• **Required work**
For this exercise, the lines from the one with "yellow stacking toy: 1 -> 3" through the end of the material below must be output exactly, without pictures.

• **Records for the task**
══════

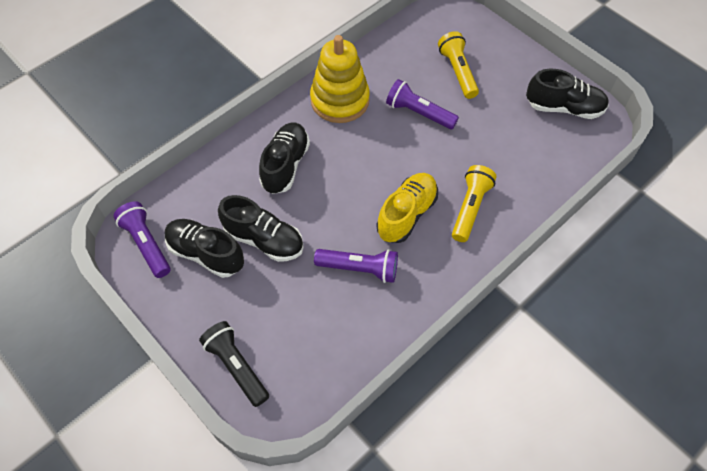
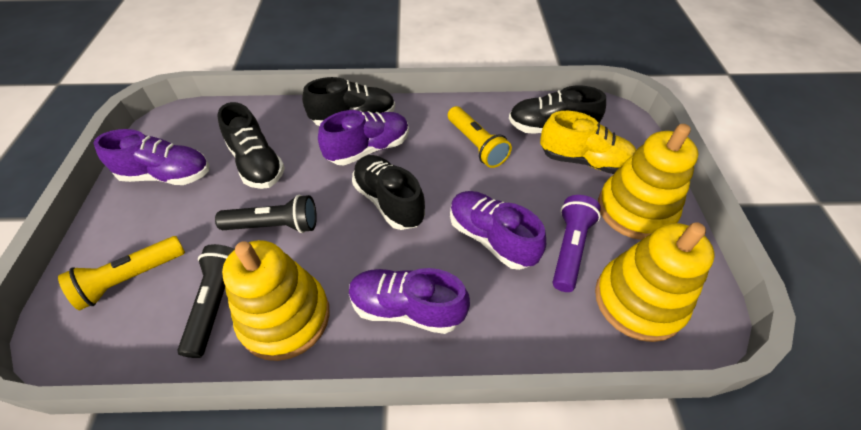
black flashlight: 1 -> 2
purple flashlight: 3 -> 1
purple shoe: 0 -> 4
yellow stacking toy: 1 -> 3

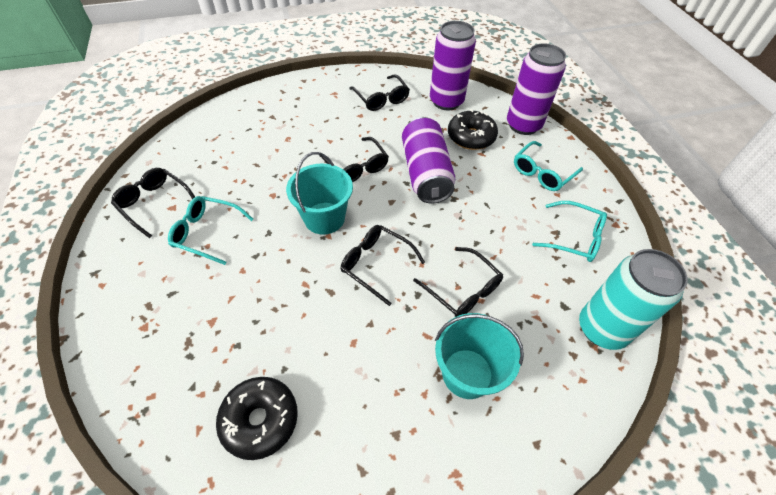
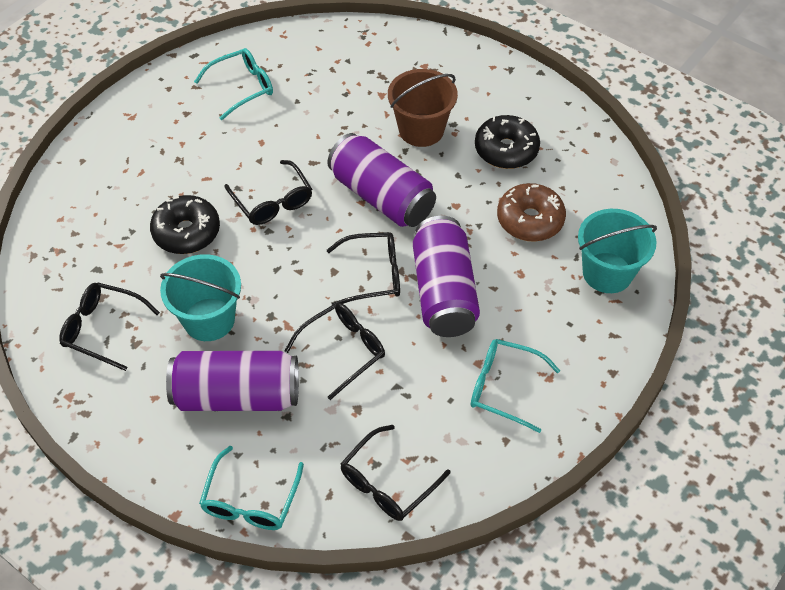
brown bucket: 0 -> 1
brown donut: 0 -> 1
turquoise can: 1 -> 0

══════

• **Written answer**
yellow stacking toy: 1 -> 3

brown bucket: 0 -> 1
brown donut: 0 -> 1
turquoise can: 1 -> 0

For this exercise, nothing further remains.